- Opening Delimiter -

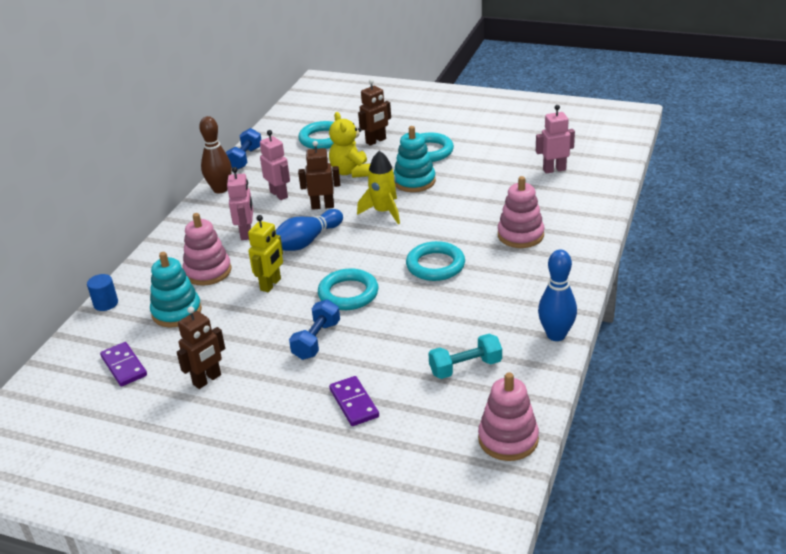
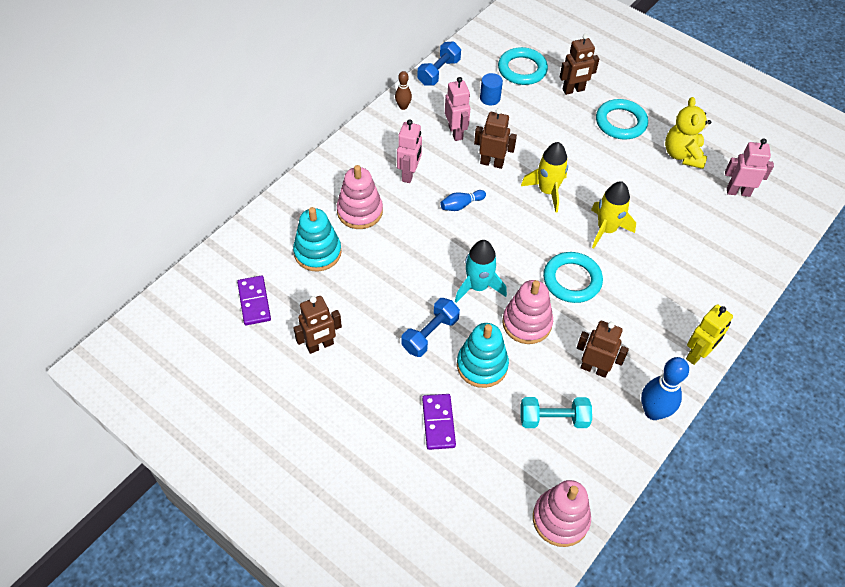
camera: 15 degrees right, 20 degrees up
(106, 303) = (259, 219): blue cylinder -> blue cylinder (490, 98)
(220, 189) = (403, 106): brown bowling pin -> brown bowling pin, size x0.56
(271, 284) = (411, 249): yellow robot -> yellow robot (697, 354)
(306, 242) = (461, 205): blue bowling pin -> blue bowling pin, size x0.56
(348, 293) = (478, 286): turquoise ring -> turquoise rocket
(351, 172) = (534, 125): yellow teddy bear -> yellow teddy bear (682, 155)
(414, 181) = (591, 160): turquoise stacking toy -> turquoise stacking toy (482, 365)
(450, 223) = (606, 229): none -> yellow rocket
(486, 320) = (594, 368): none -> brown robot
(520, 235) = (669, 270): pink stacking toy -> pink stacking toy (527, 323)

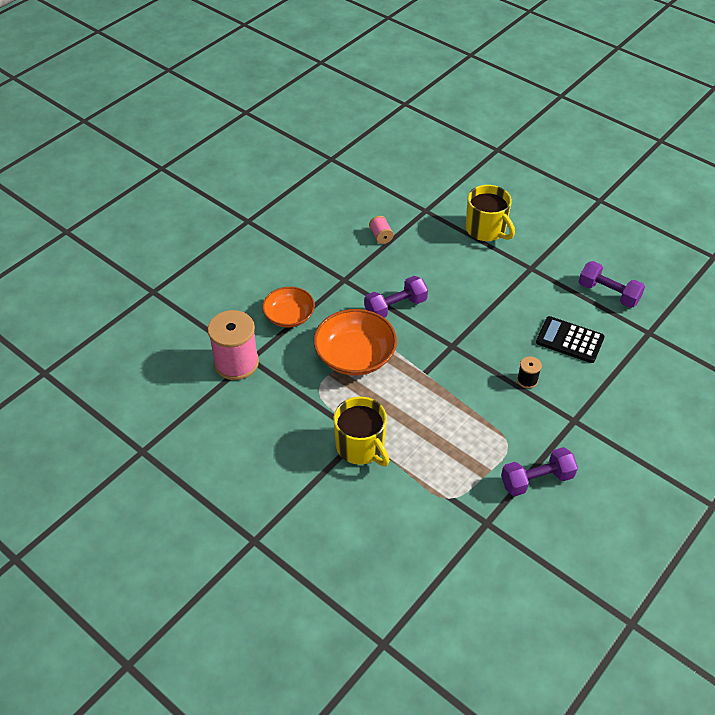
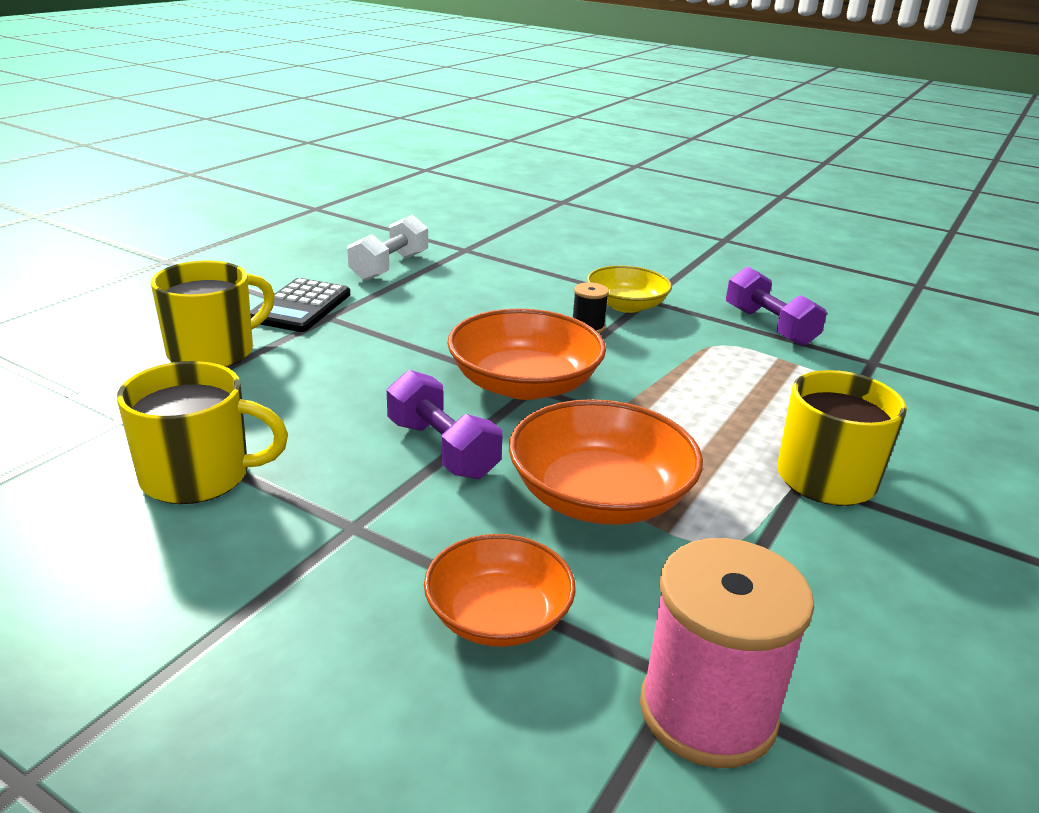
camera: 100 degrees left, 20 degrees down
(381, 236) = (199, 476): pink spool -> yellow mug
(455, 342) = (524, 384): none -> orange bowl
(562, 406) = (626, 305): none -> yellow bowl
(569, 340) = (493, 295): black calculator -> black calculator (300, 307)
(608, 293) = (390, 267): purple dumbbell -> white dumbbell

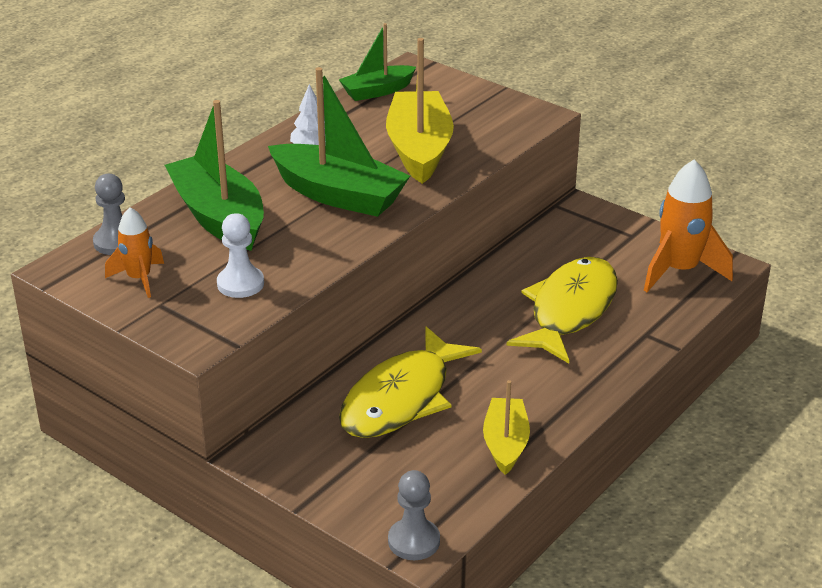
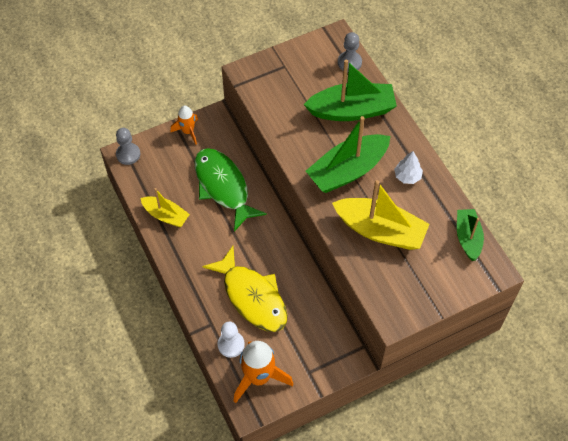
camera: 115 degrees right, 25 degrees up
(139, 279) = (310, 63): orange rocket -> orange rocket (188, 131)
(240, 284) = (284, 101): white pawn -> white pawn (231, 345)
(401, 398) = (223, 186): yellow fish -> green fish

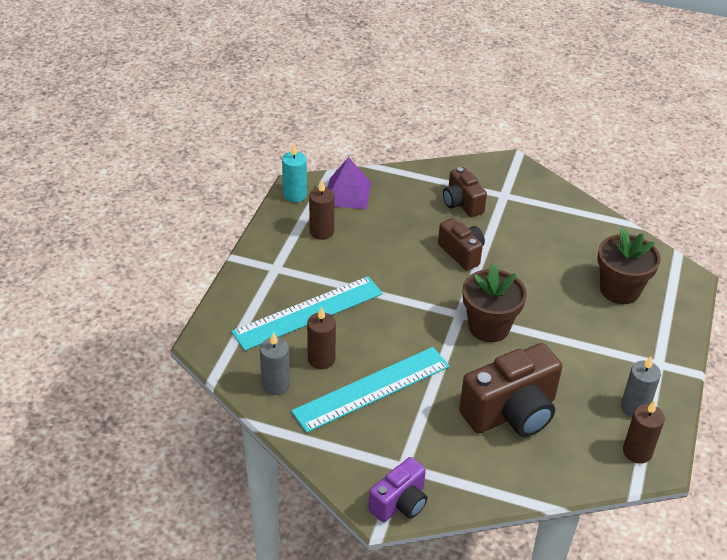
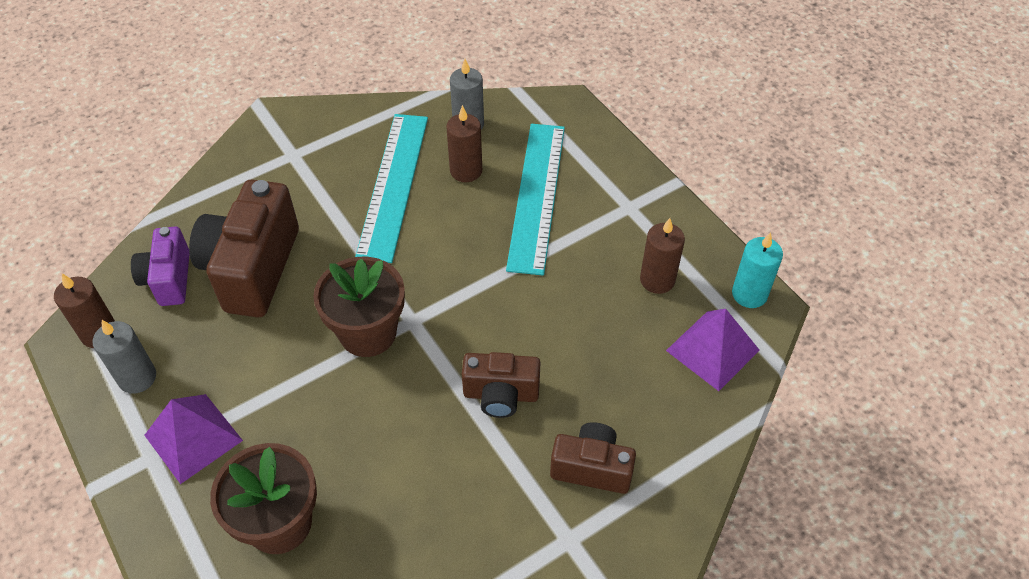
camera: 130 degrees right, 10 degrees up
(400, 503) = (264, 131): purple camera -> purple camera (169, 279)
(629, 354) = (193, 438): none -> purple pyramid

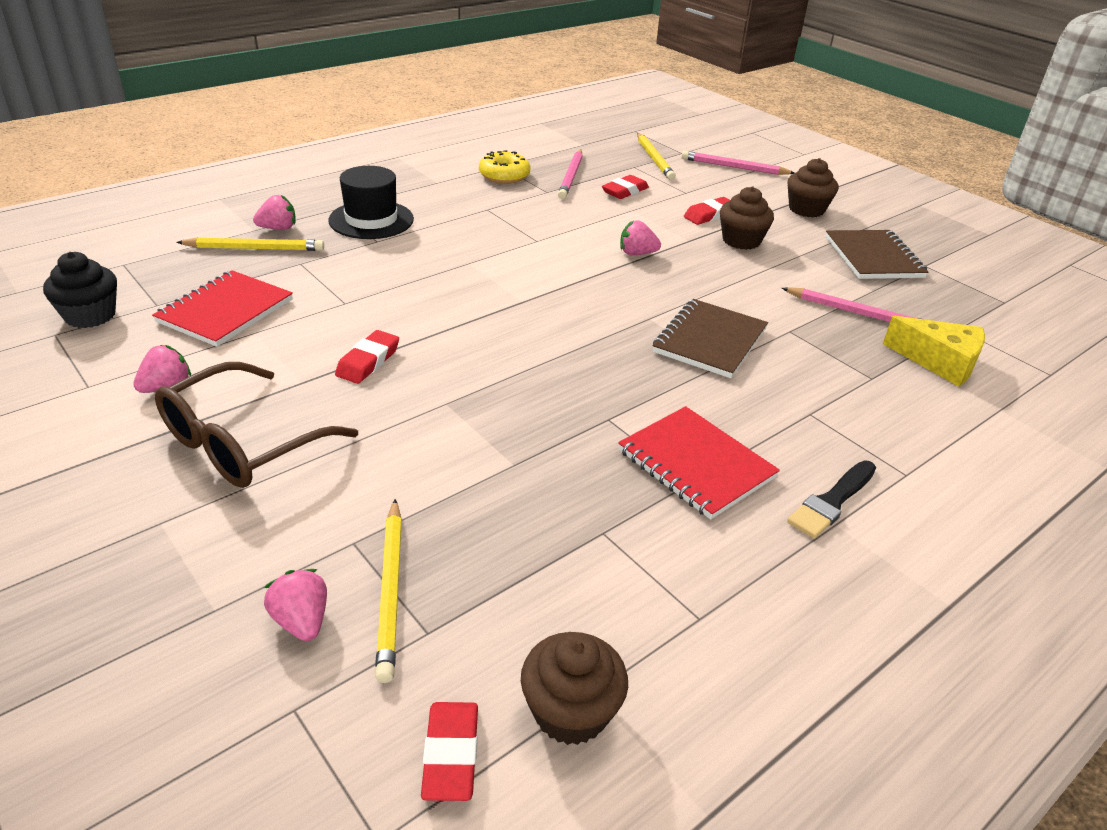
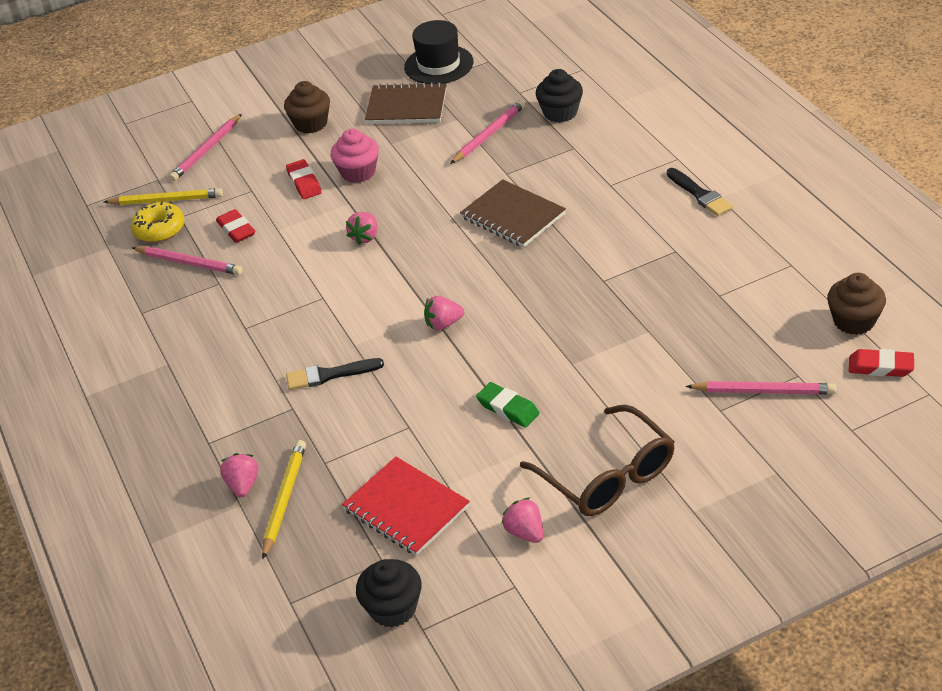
camera: 70 degrees left, 5 degrees up
(302, 621) = (787, 430): pink strawberry -> pink strawberry (443, 324)
(368, 361) = (508, 408): red eraser -> green eraser
(371, 220) = (244, 413): black hat -> black hat (439, 65)
(391, 590) = (764, 391): yellow pencil -> pink pencil
(423, 254) = (330, 375): none -> black brush
(504, 176) = (170, 311): yellow donut -> yellow donut (159, 229)
(696, 464) = (658, 246): red notebook -> none
(741, 240) = (358, 172): brown cupcake -> pink cupcake
(939, 362) = (560, 113): yellow cheese -> black cupcake

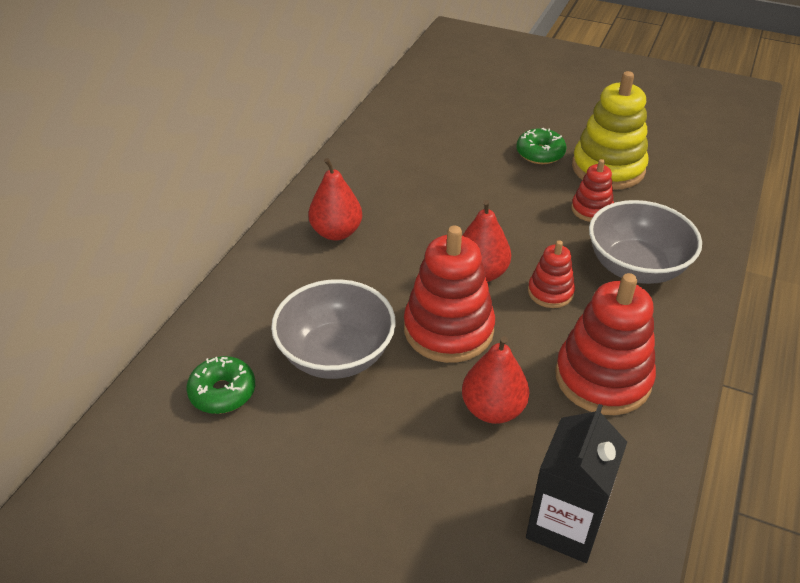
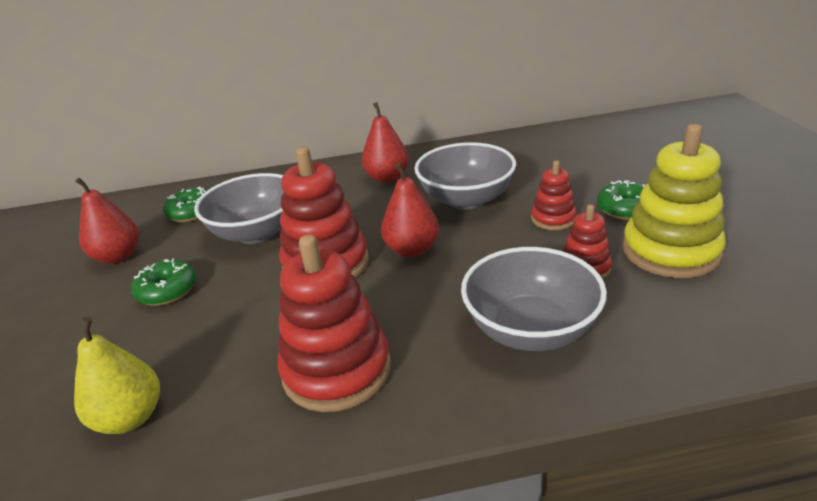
camera: 60 degrees right, 10 degrees down
(379, 454) = (167, 291): none -> green donut
(436, 210) = (466, 199): none -> grey bowl
(493, 409) = (248, 322): red pear -> red pear (118, 256)
(550, 292) = (428, 293): red stacking toy -> red stacking toy (553, 219)
(565, 525) = (130, 418): black carton -> yellow pear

- Closing Delimiter -

**Problem statement:** Lines wanted from the entries above: the one with "(455, 342) = (524, 384): none -> orange bowl", the one with "(504, 176) = (170, 311): yellow", and all lines between. Please copy them exactly, without the pictures and without anything else.

**Result for this task:**
(455, 342) = (524, 384): none -> orange bowl
(562, 406) = (626, 305): none -> yellow bowl
(569, 340) = (493, 295): black calculator -> black calculator (300, 307)
(608, 293) = (390, 267): purple dumbbell -> white dumbbell

camera: 115 degrees right, 25 degrees up
(139, 279) = (310, 63): orange rocket -> orange rocket (188, 131)
(240, 284) = (284, 101): white pawn -> white pawn (231, 345)
(401, 398) = (223, 186): yellow fish -> green fish

camera: 130 degrees right, 10 degrees up
(400, 503) = (264, 131): purple camera -> purple camera (169, 279)
(629, 354) = (193, 438): none -> purple pyramid

camera: 70 degrees left, 5 degrees up
(302, 621) = (787, 430): pink strawberry -> pink strawberry (443, 324)
(368, 361) = (508, 408): red eraser -> green eraser
(371, 220) = (244, 413): black hat -> black hat (439, 65)
(391, 590) = (764, 391): yellow pencil -> pink pencil
(423, 254) = (330, 375): none -> black brush
(504, 176) = (170, 311): yellow donut -> yellow donut (159, 229)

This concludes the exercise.